▶ What you need to do: Reprint all of the data below exactly as shown and skip every image.

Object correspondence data
◆ ◆ ◆ ◆

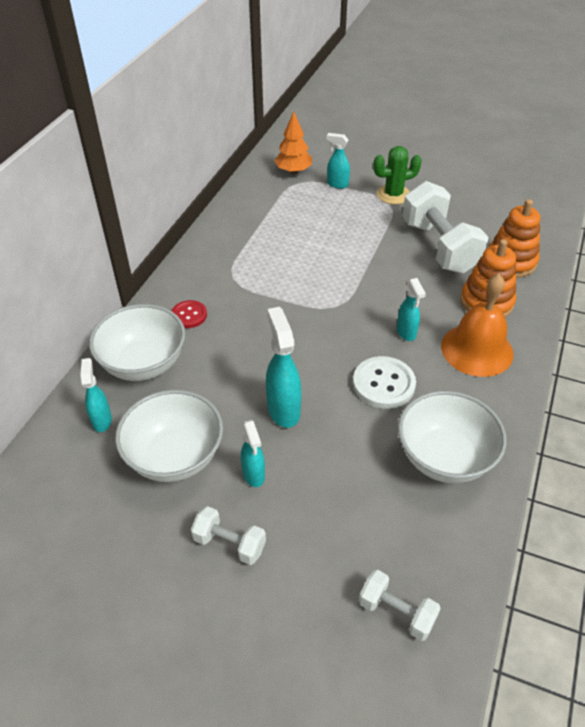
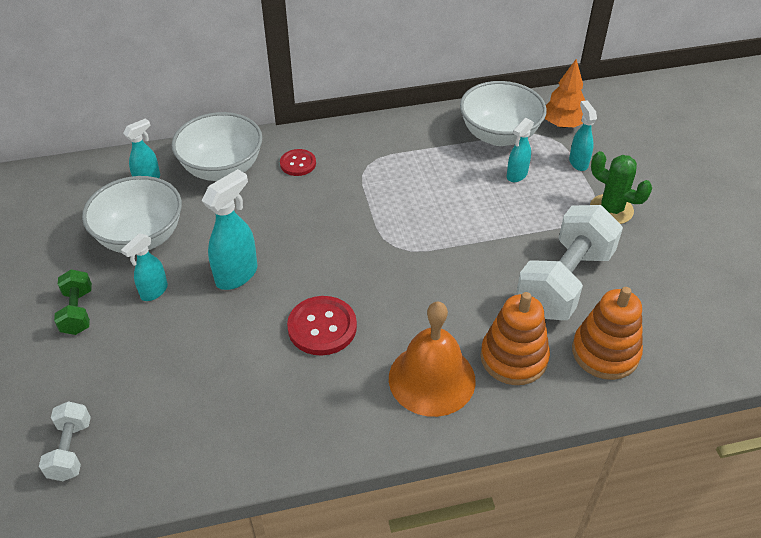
camera: 55 degrees right, 0 degrees up
(229, 543) = (78, 312): white dumbbell -> green dumbbell
(383, 384) = (322, 327): white button -> red button
(406, 333) = (406, 313): turquoise spray bottle -> turquoise spray bottle (516, 175)
(444, 457) = (263, 412): white bowl -> white bowl (499, 135)

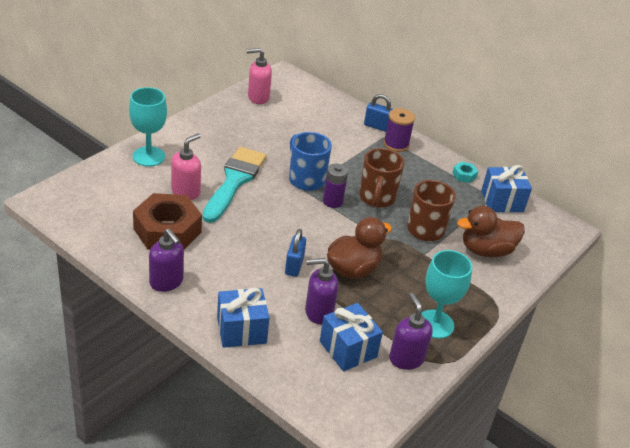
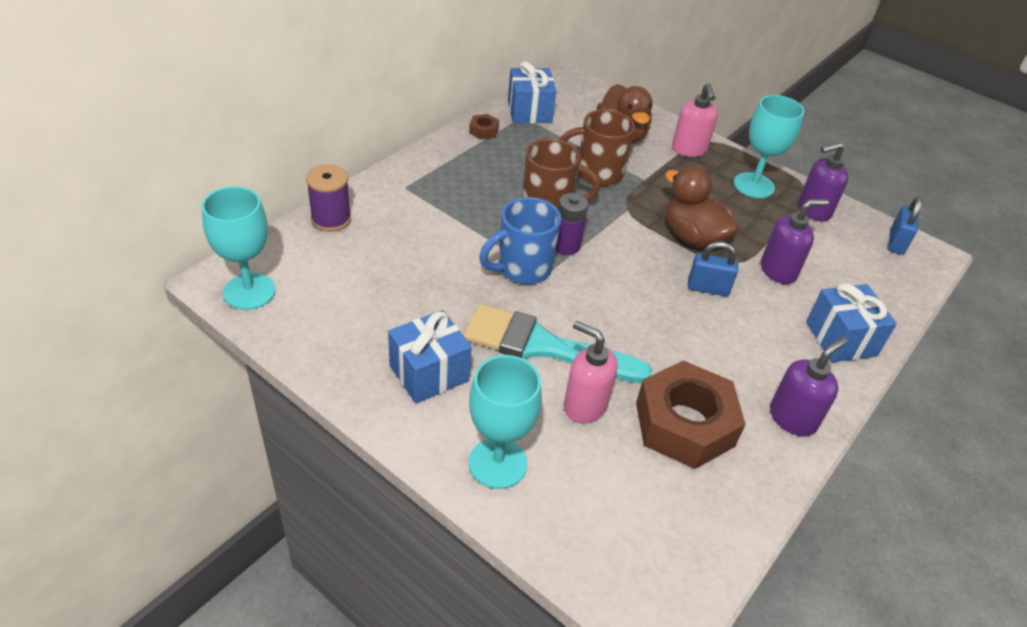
camera: 90 degrees left, 5 degrees up
(258, 97) = (298, 316): pink soap dispenser -> pink soap dispenser (689, 150)
(276, 82) = (249, 291): none -> turquoise goblet
(318, 312) = (778, 271): purple soap dispenser -> purple soap dispenser turned 105 degrees counterclockwise
(348, 349) = (823, 251): blue gift -> blue gift (429, 373)
(377, 126) = (380, 191): blue padlock -> blue padlock (896, 242)
(396, 144) = (423, 178): purple spool -> purple spool (331, 219)
(464, 175) = (483, 131): turquoise nut -> brown nut

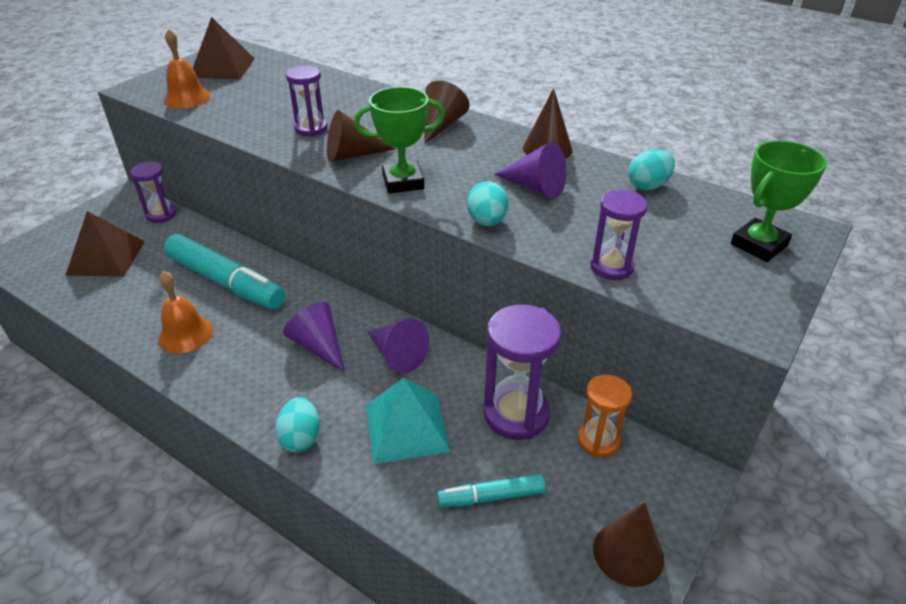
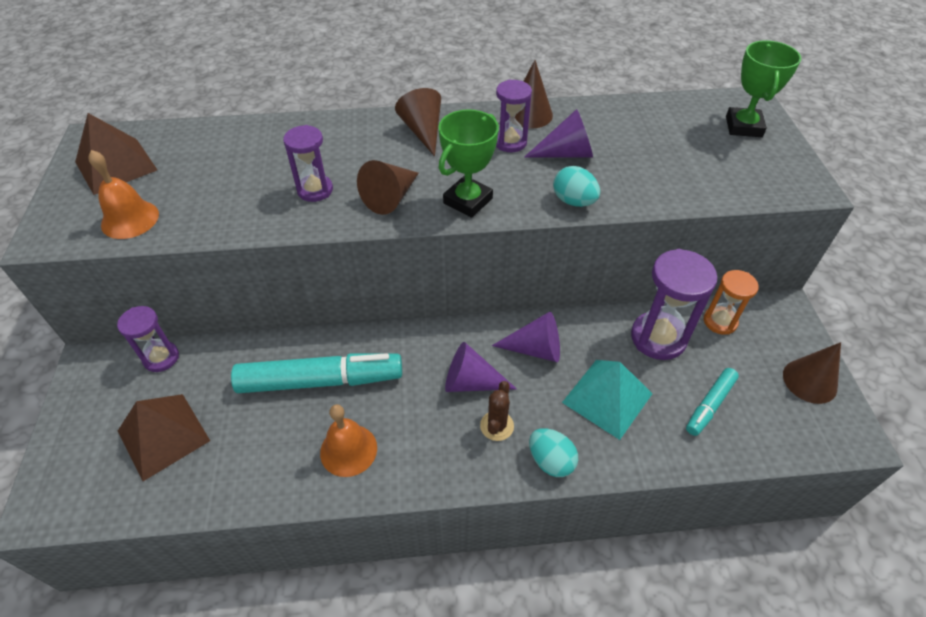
camera: 40 degrees left, 10 degrees up
(296, 387) = (497, 426): none -> brown cactus
(611, 267) = (692, 191): purple hourglass -> purple hourglass (510, 142)
(648, 186) = (631, 113): turquoise egg -> none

◆ ◆ ◆ ◆

▶ Exercise answer:
camera: 55 degrees right, 0 degrees up
(229, 543) = (78, 312): white dumbbell -> green dumbbell
(383, 384) = (322, 327): white button -> red button
(406, 333) = (406, 313): turquoise spray bottle -> turquoise spray bottle (516, 175)
(444, 457) = (263, 412): white bowl -> white bowl (499, 135)

camera: 90 degrees left, 5 degrees up
(258, 97) = (298, 316): pink soap dispenser -> pink soap dispenser (689, 150)
(276, 82) = (249, 291): none -> turquoise goblet
(318, 312) = (778, 271): purple soap dispenser -> purple soap dispenser turned 105 degrees counterclockwise
(348, 349) = (823, 251): blue gift -> blue gift (429, 373)
(377, 126) = (380, 191): blue padlock -> blue padlock (896, 242)
(396, 144) = (423, 178): purple spool -> purple spool (331, 219)
(464, 175) = (483, 131): turquoise nut -> brown nut

camera: 40 degrees left, 10 degrees up
(296, 387) = (497, 426): none -> brown cactus
(611, 267) = (692, 191): purple hourglass -> purple hourglass (510, 142)
(648, 186) = (631, 113): turquoise egg -> none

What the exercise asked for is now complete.